==== Listed entries

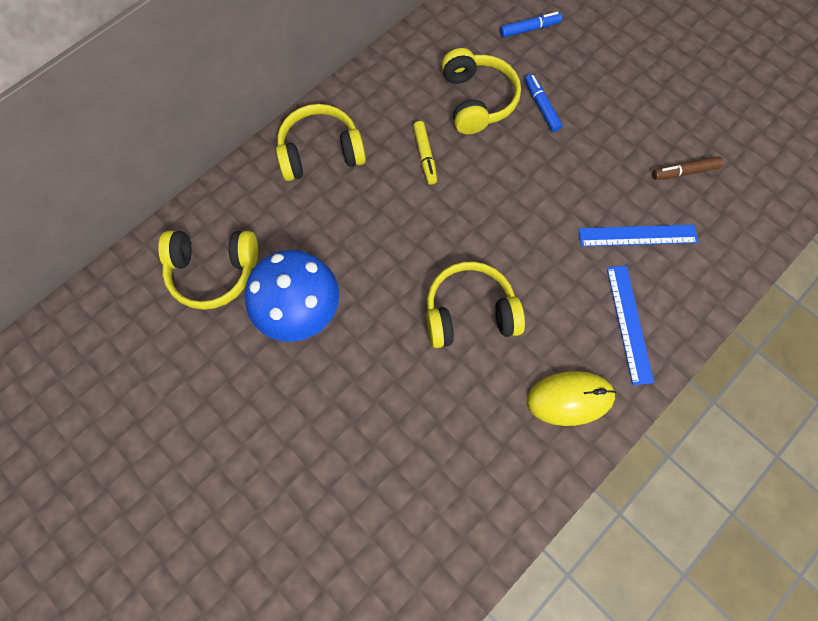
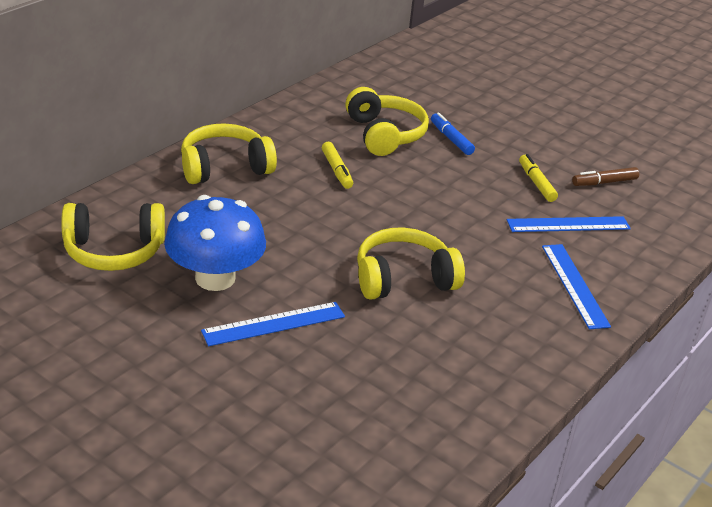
camera: 10 degrees left, 35 degrees down
(346, 372) = (274, 324): none -> blue ruler
(529, 29) = (428, 90): blue marker -> none
(570, 398) = (525, 340): yellow mouse -> none
(616, 173) = (536, 183): none -> yellow marker

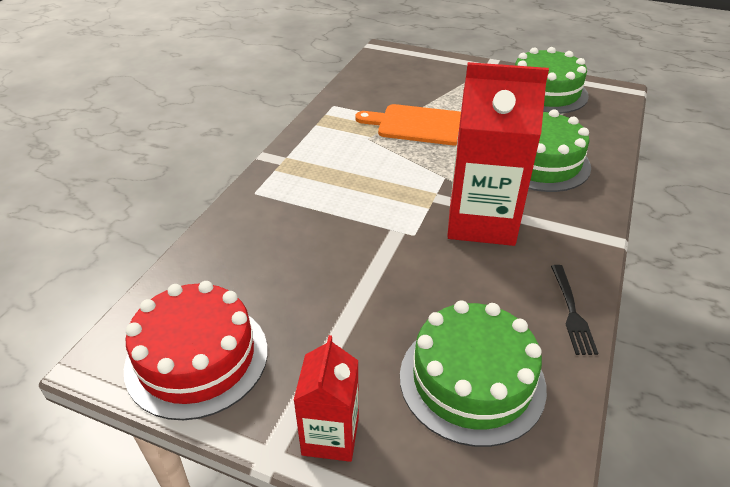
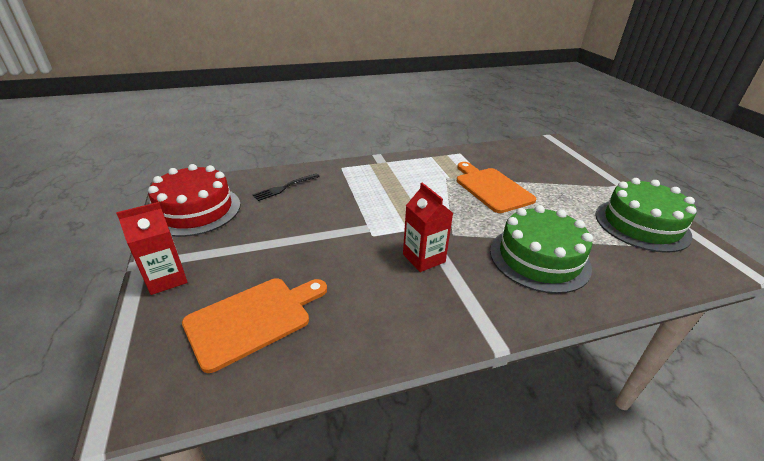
camera: 50 degrees right, 5 degrees down
(472, 380) = (253, 319): green cake -> orange cutting board
(481, 221) = (423, 258): red carton -> red carton, size x0.54
(571, 312) = (372, 346): black fork -> black fork (285, 187)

========

● Problem details:
In how many lines of the records does the word "camera" occur? Reply with the number only.

● Solution for this task:
2